= Beginning of Section =

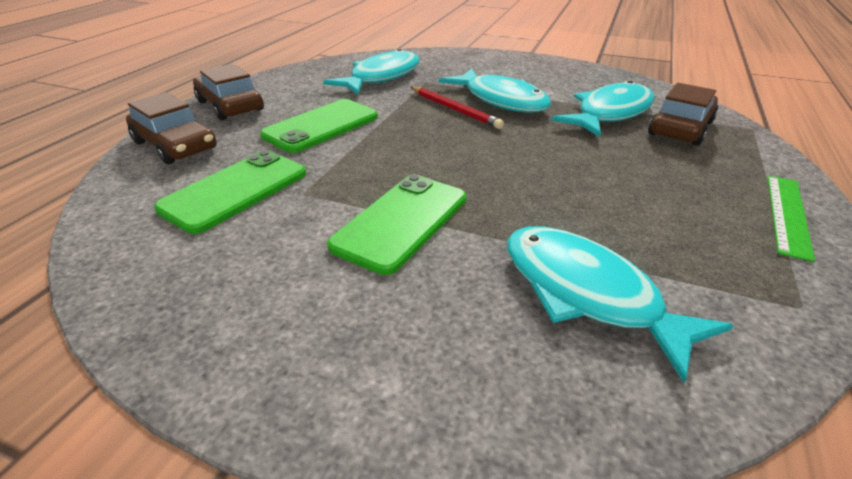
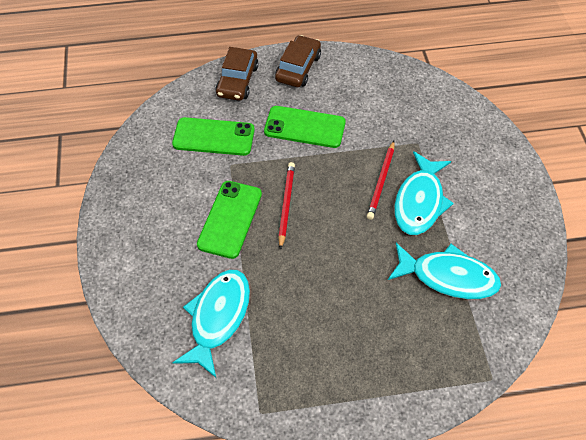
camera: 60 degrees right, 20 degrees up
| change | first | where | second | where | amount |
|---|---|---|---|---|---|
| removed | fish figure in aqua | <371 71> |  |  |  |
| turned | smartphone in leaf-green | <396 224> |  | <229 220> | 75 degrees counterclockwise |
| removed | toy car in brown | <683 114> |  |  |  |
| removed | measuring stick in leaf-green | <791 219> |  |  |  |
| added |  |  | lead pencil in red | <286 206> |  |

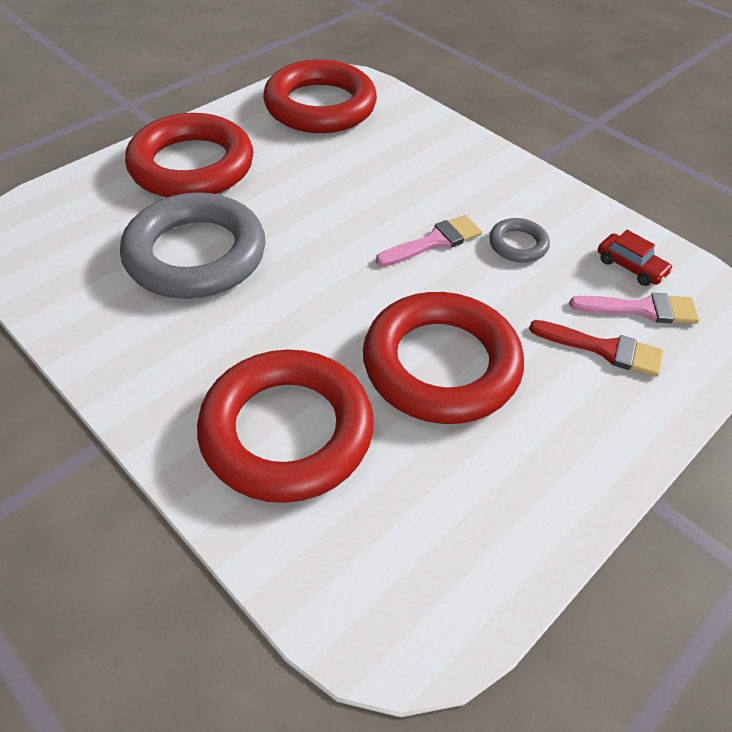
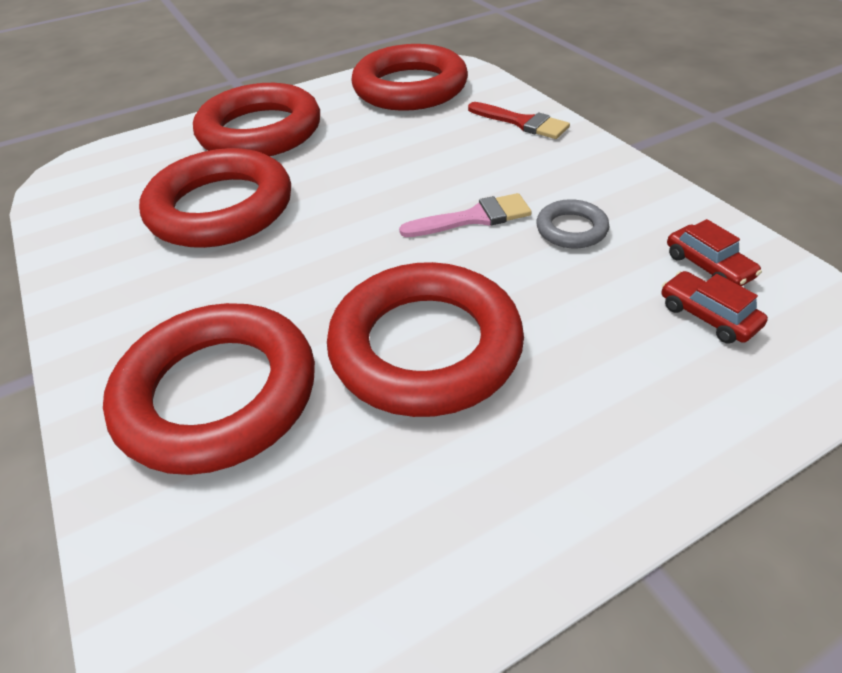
camera: 20 degrees right, 5 degrees down
| change | first | where | second | where | amount |
|---|---|---|---|---|---|
| recoloured | torus in gray | <193 245> | torus in red | <215 198> |  |
| moved | paintbrush in red | <596 348> |  | <519 120> |  |
| replaced | paintbrush in rose-pink | <634 308> | toy car in red | <715 307> |  |

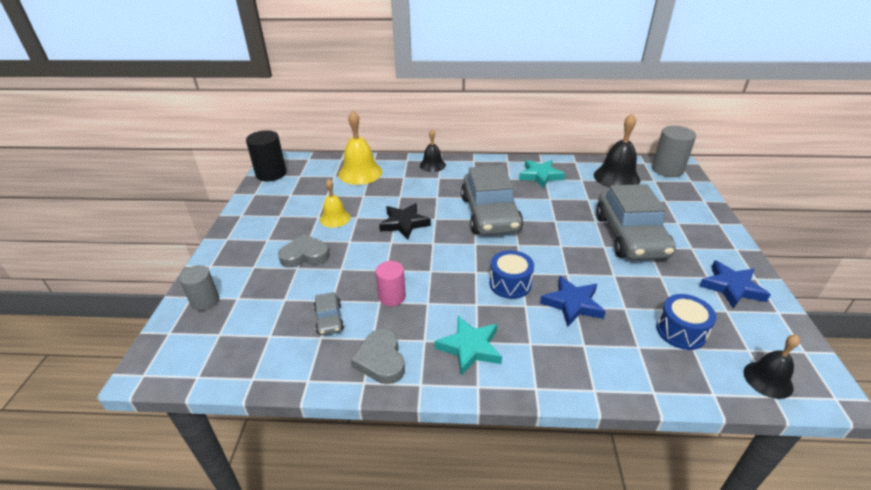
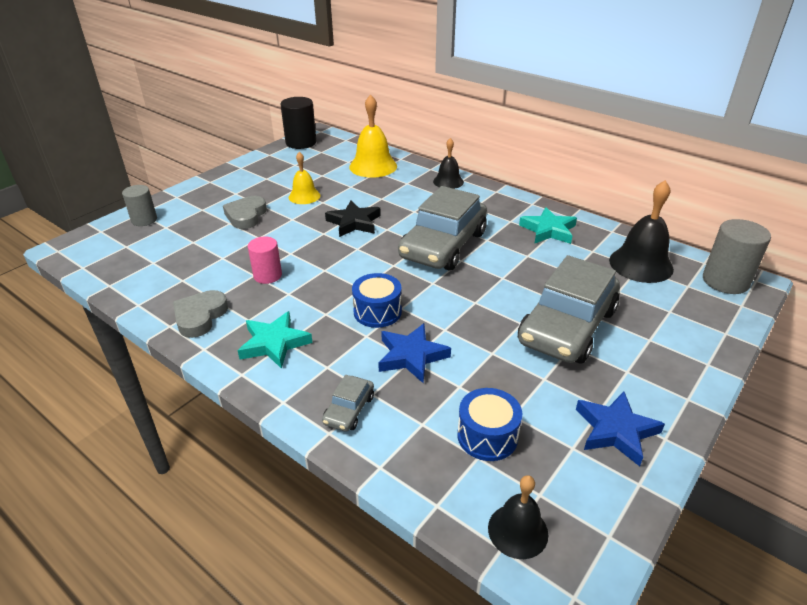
camera: 35 degrees right, 0 degrees up
| change | first | where | second | where | amount |
|---|---|---|---|---|---|
| turned | love heart in gray | <304 251> |  | <245 212> | 105 degrees counterclockwise |
| moved | toy car in gray | <329 313> |  | <348 403> |  |

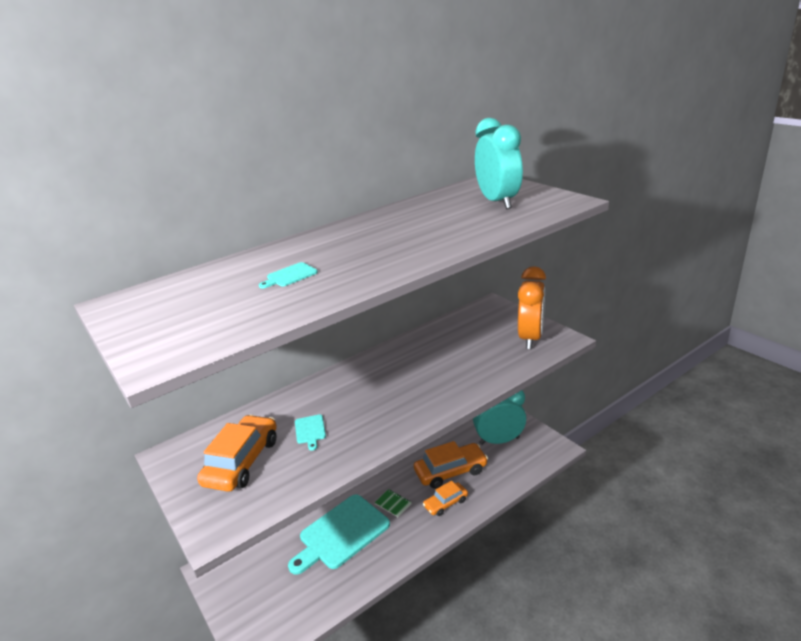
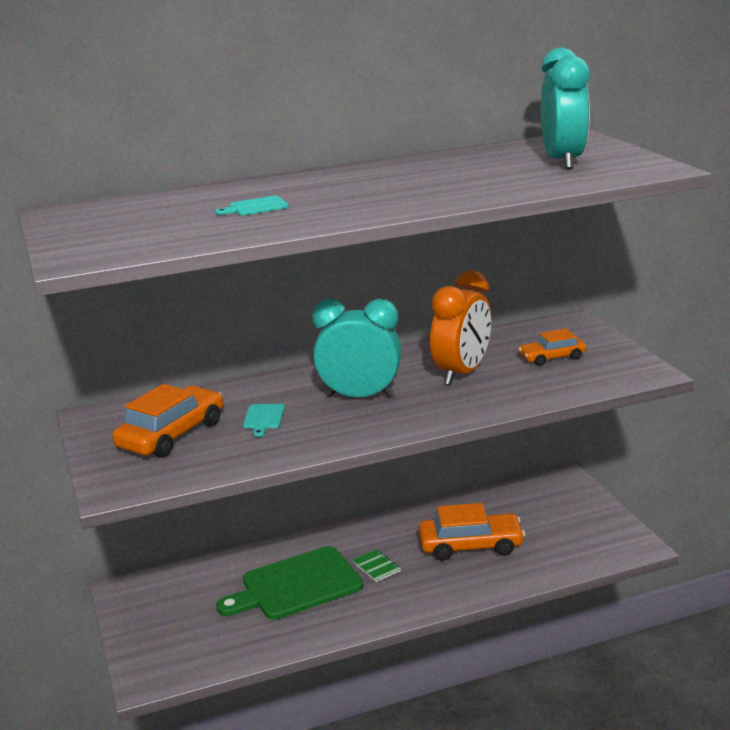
camera: 15 degrees right, 5 degrees down
| change | first | where | second | where | amount |
|---|---|---|---|---|---|
| recoloured | chopping board in aqua | <339 534> | chopping board in leaf-green | <289 583> |  |
| moved | toy car in bright orange | <445 498> |  | <552 347> |  |
| moved | alarm clock in aqua | <499 417> |  | <356 348> |  |
| moved | alarm clock in bright orange | <532 307> |  | <460 327> |  |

= End of Section =

• **Exercise prompt**
Go through the records above and return every line that holds the string "counterclockwise".

• **Solution**
| turned | smartphone in leaf-green | <396 224> |  | <229 220> | 75 degrees counterclockwise |
| turned | love heart in gray | <304 251> |  | <245 212> | 105 degrees counterclockwise |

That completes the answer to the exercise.